§ **Source records**:

____________________

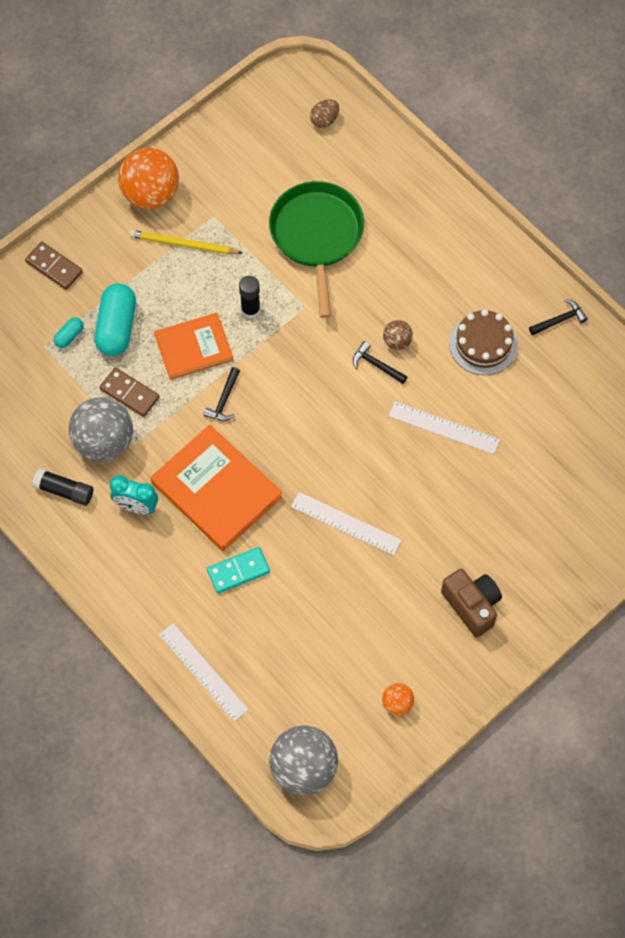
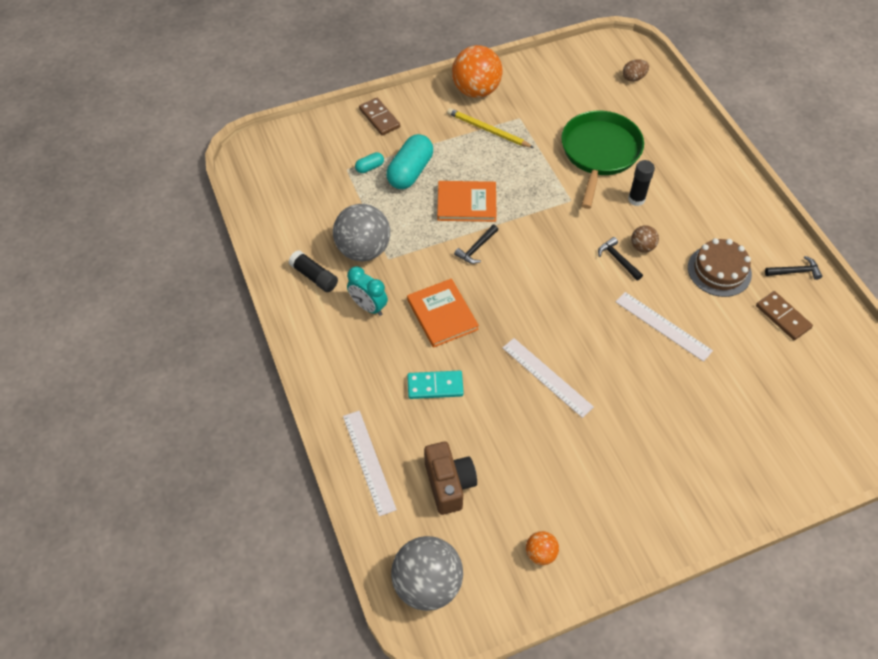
camera: 20 degrees right, 10 degrees down
(129, 393) = (400, 221): brown domino -> brown domino (782, 317)
(216, 490) = (442, 314): orange book -> orange book, size x0.66
(250, 310) = (524, 189): black glue stick -> black glue stick (636, 199)
(472, 605) = (643, 486): brown camera -> brown camera (449, 484)

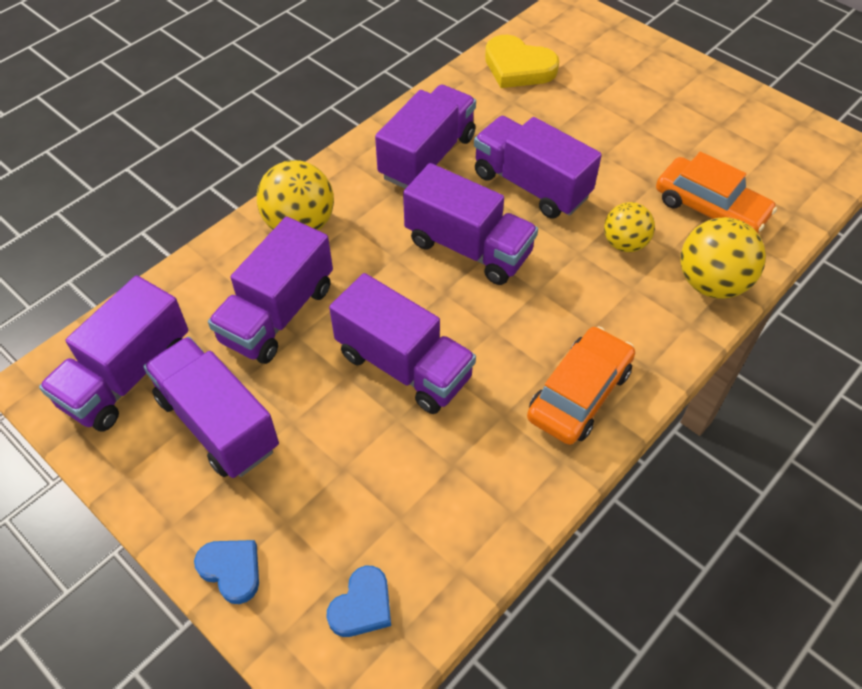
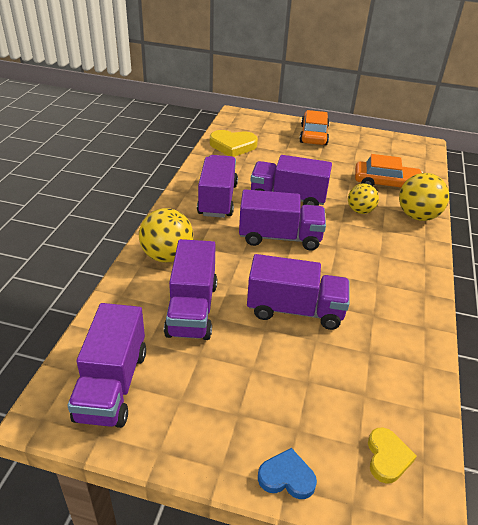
camera: 30 degrees left, 15 degrees down
(218, 423) = (203, 388): purple truck -> none
(362, 605) = (387, 457): blue heart -> yellow heart
(579, 394) = (402, 289): orange car -> orange car (314, 135)

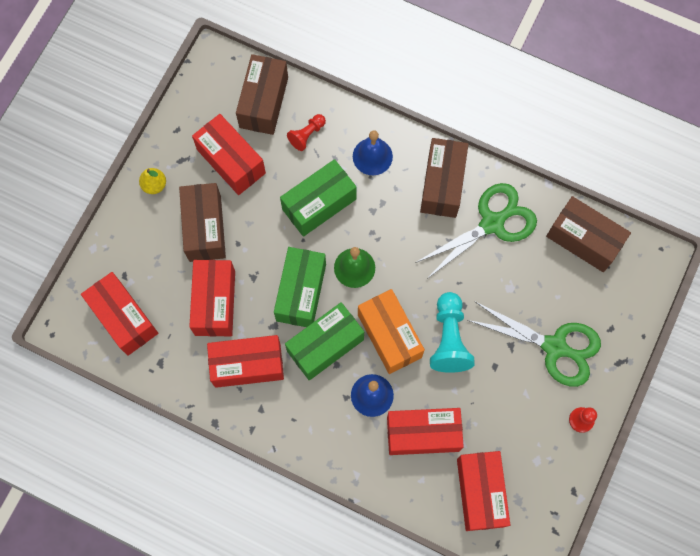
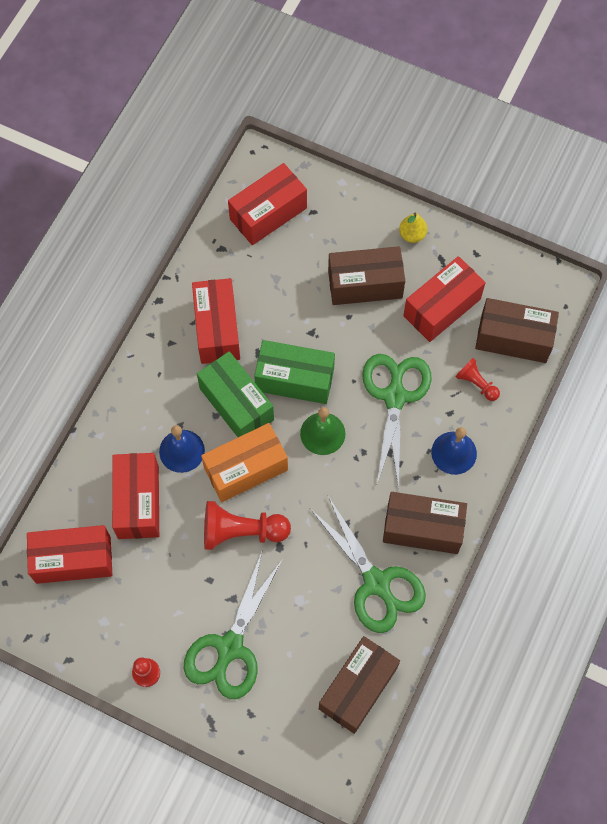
camera: 90 degrees right, 5 degrees down
(215, 303) = (283, 297): red box -> none
(319, 204) = (395, 397): green box -> green scissors
(449, 339) = (241, 531): turquoise pawn -> red pawn

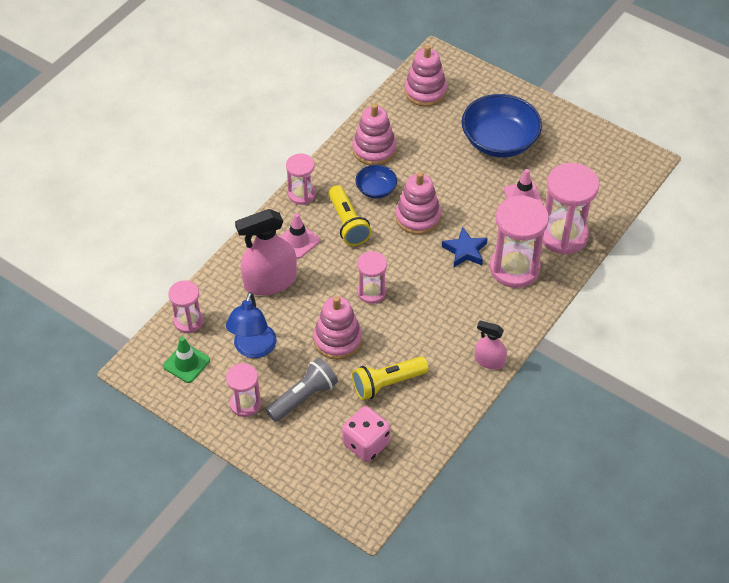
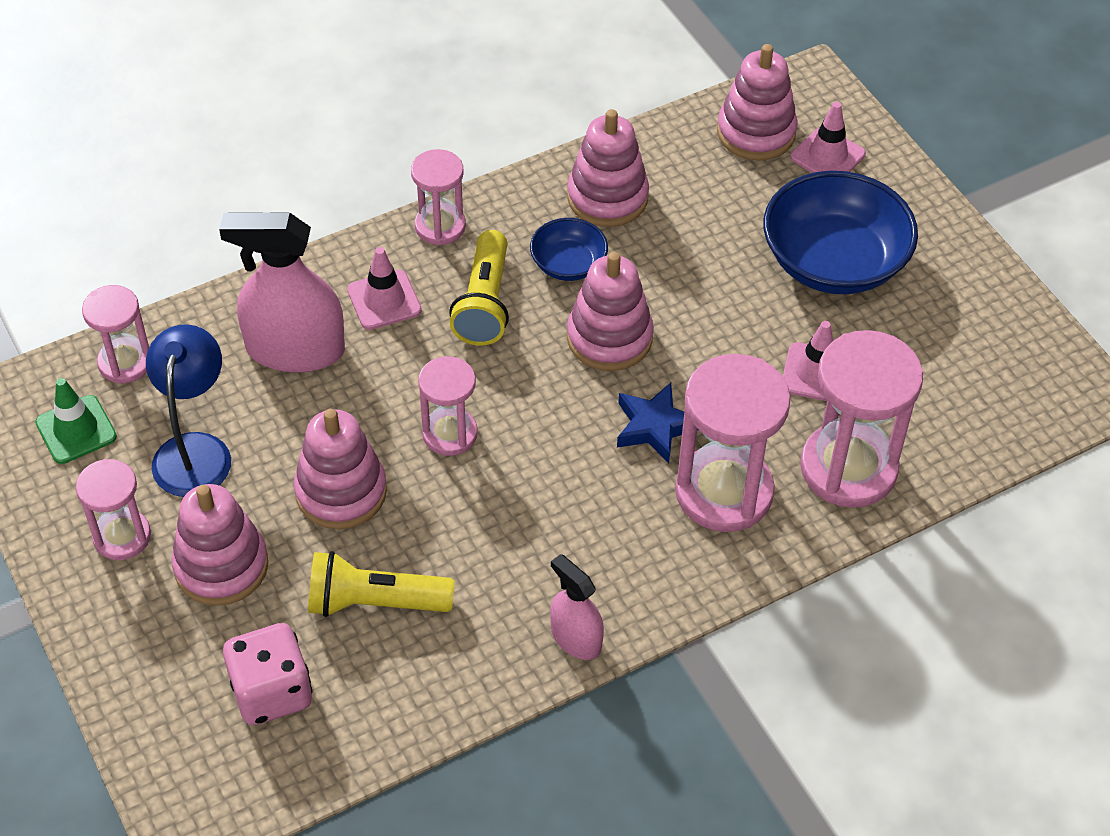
camera: 25 degrees right, 0 degrees up
(253, 349) = (195, 450): blue lamp -> blue lamp turned 150 degrees clockwise
(303, 397) = (221, 566): grey flashlight -> pink stacking toy
(466, 91) = (827, 156): none -> pink traffic cone

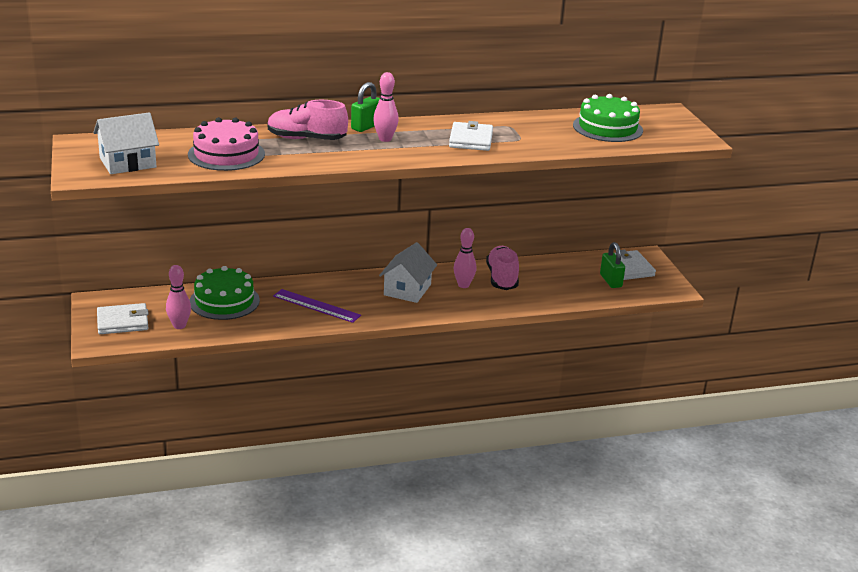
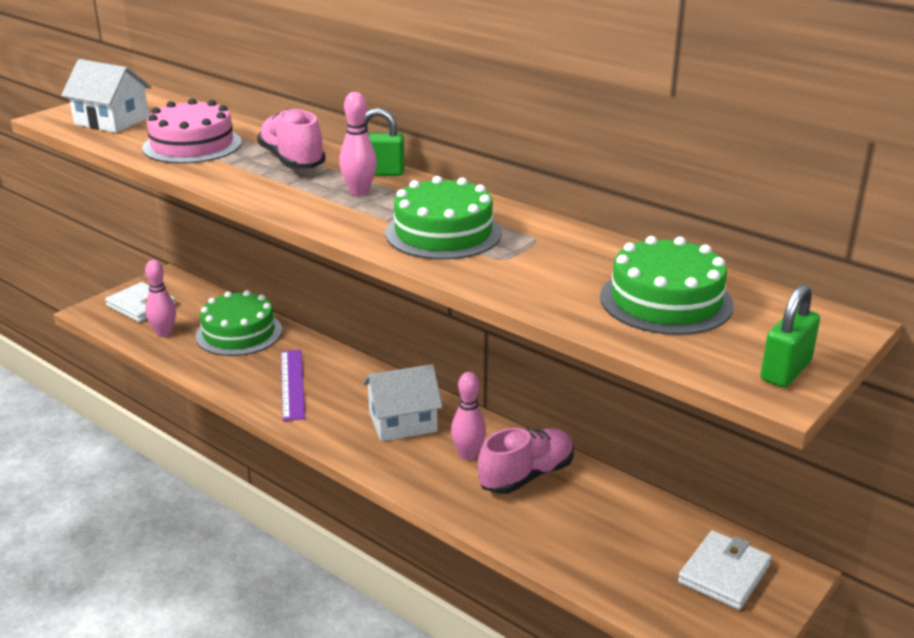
camera: 55 degrees right, 0 degrees up
(471, 140) = (443, 233): white wallet -> green cake
(611, 281) = (658, 572): green padlock -> green padlock (786, 371)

____________________

Copy every line from the records above that contains the string "orange".

(216, 490) = (442, 314): orange book -> orange book, size x0.66
(579, 394) = (402, 289): orange car -> orange car (314, 135)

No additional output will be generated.